BRIEF> Set down every line from the one containing "was: dark brown tall vase" through the last line of the records below, exactly as written, and leave out the pictures.

:::::

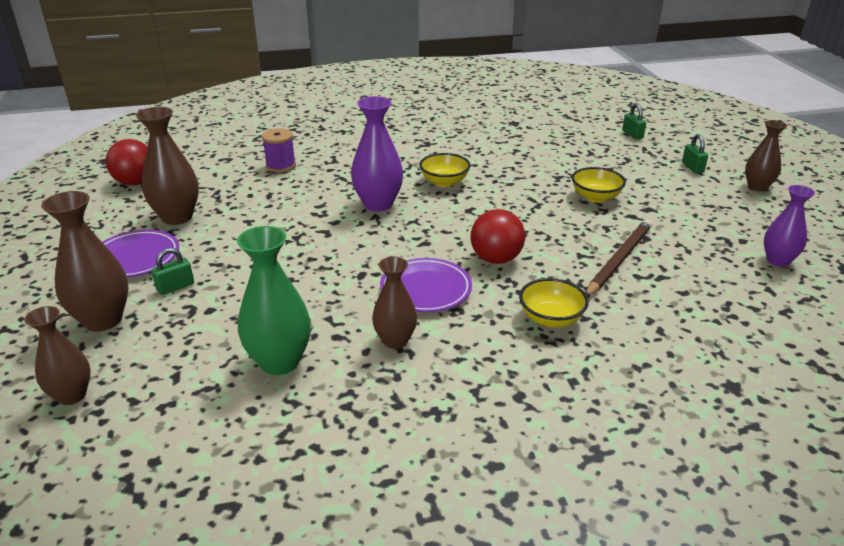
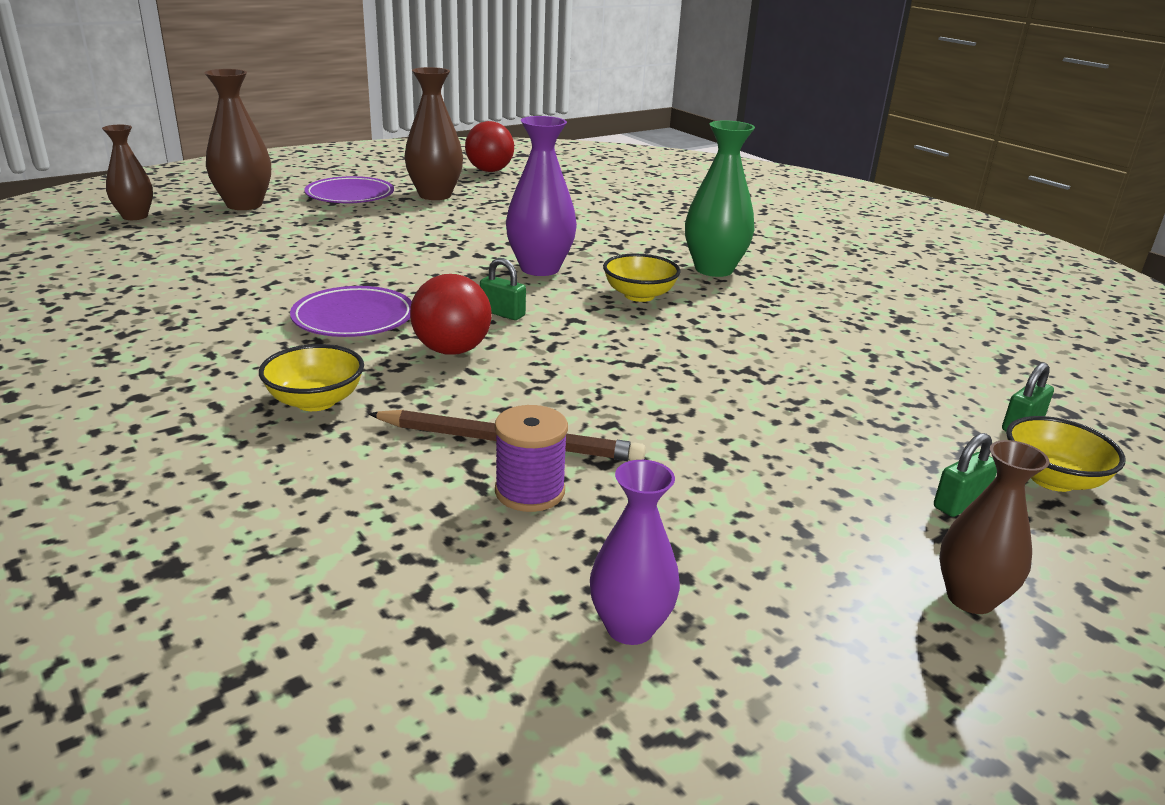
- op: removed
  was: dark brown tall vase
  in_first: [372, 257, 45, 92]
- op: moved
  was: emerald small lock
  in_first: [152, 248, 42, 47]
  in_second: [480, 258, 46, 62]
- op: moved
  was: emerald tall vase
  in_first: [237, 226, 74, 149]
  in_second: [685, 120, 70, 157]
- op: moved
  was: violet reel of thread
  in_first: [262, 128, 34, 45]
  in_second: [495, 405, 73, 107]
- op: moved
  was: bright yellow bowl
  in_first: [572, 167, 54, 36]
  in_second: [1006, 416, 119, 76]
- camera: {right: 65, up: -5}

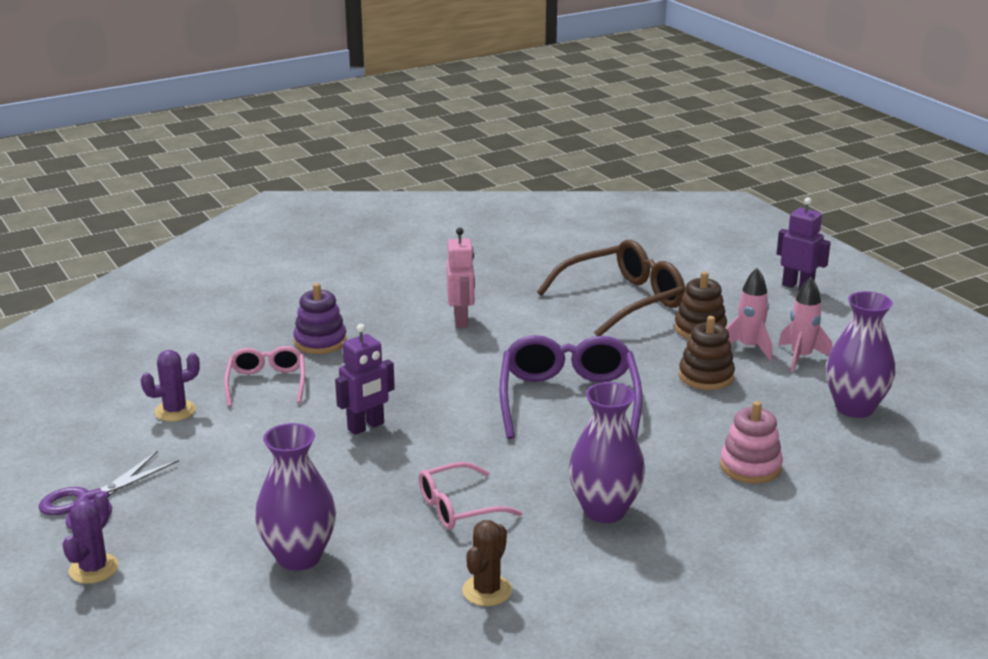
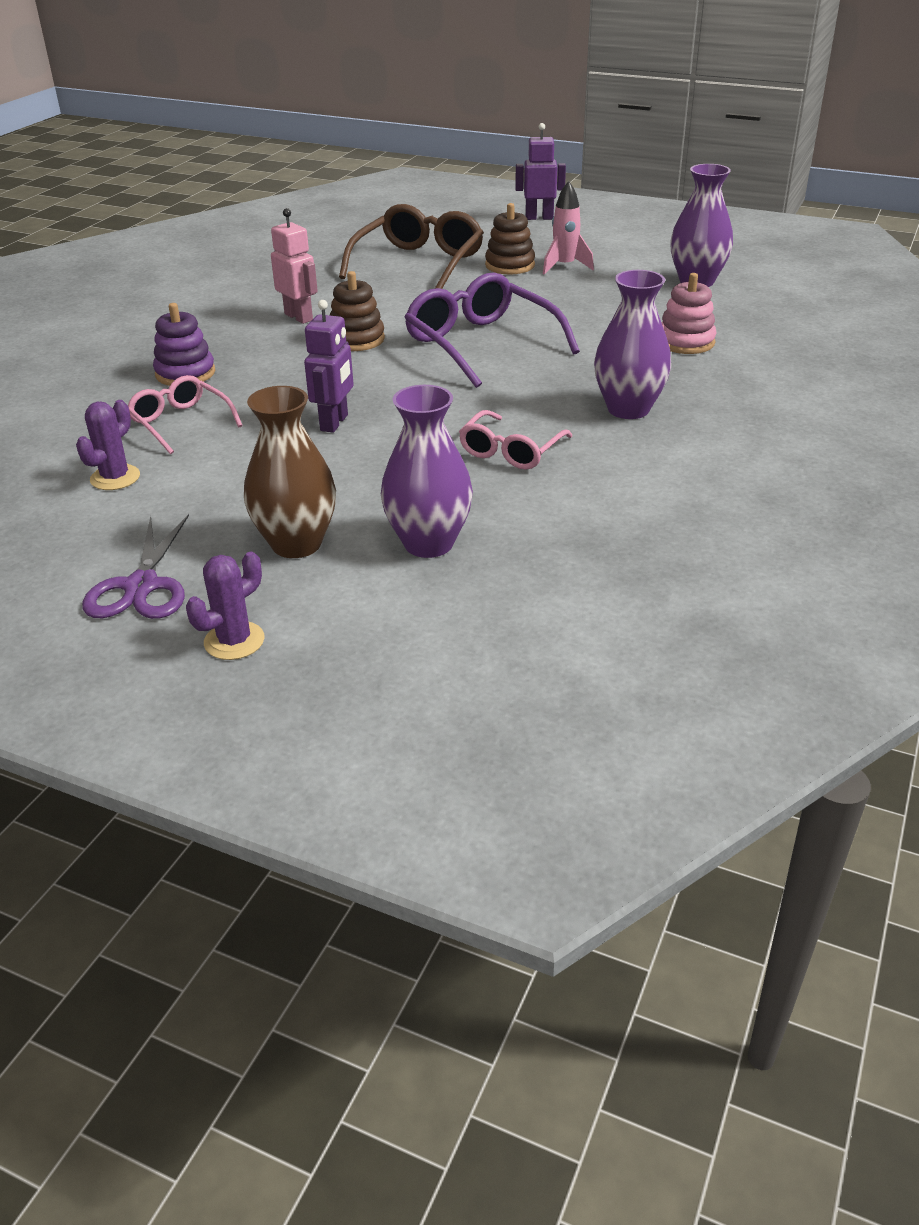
- op: removed
  was: dark brown prickly plant
  in_first: [462, 520, 50, 86]
- op: removed
  was: rosy toy rocket
  in_first: [778, 277, 55, 95]
- op: added
  now: dark brown tall vase
  in_second: [244, 386, 92, 172]
- op: moved
  was: dark brown stacking rings
  in_first: [679, 316, 56, 74]
  in_second: [330, 271, 55, 80]
- op: turned
  was: violet prickly plant
  in_first: [62, 493, 57, 91]
  in_second: [186, 552, 79, 108]
  clockwise: 60
- camera: {right: -35, up: 10}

:::::

ANSWER FOR THIS EXERCISE>
  was: dark brown tall vase
  in_first: [372, 257, 45, 92]
- op: moved
  was: emerald small lock
  in_first: [152, 248, 42, 47]
  in_second: [480, 258, 46, 62]
- op: moved
  was: emerald tall vase
  in_first: [237, 226, 74, 149]
  in_second: [685, 120, 70, 157]
- op: moved
  was: violet reel of thread
  in_first: [262, 128, 34, 45]
  in_second: [495, 405, 73, 107]
- op: moved
  was: bright yellow bowl
  in_first: [572, 167, 54, 36]
  in_second: [1006, 416, 119, 76]
- camera: {right: 65, up: -5}

- op: removed
  was: dark brown prickly plant
  in_first: [462, 520, 50, 86]
- op: removed
  was: rosy toy rocket
  in_first: [778, 277, 55, 95]
- op: added
  now: dark brown tall vase
  in_second: [244, 386, 92, 172]
- op: moved
  was: dark brown stacking rings
  in_first: [679, 316, 56, 74]
  in_second: [330, 271, 55, 80]
- op: turned
  was: violet prickly plant
  in_first: [62, 493, 57, 91]
  in_second: [186, 552, 79, 108]
  clockwise: 60
- camera: {right: -35, up: 10}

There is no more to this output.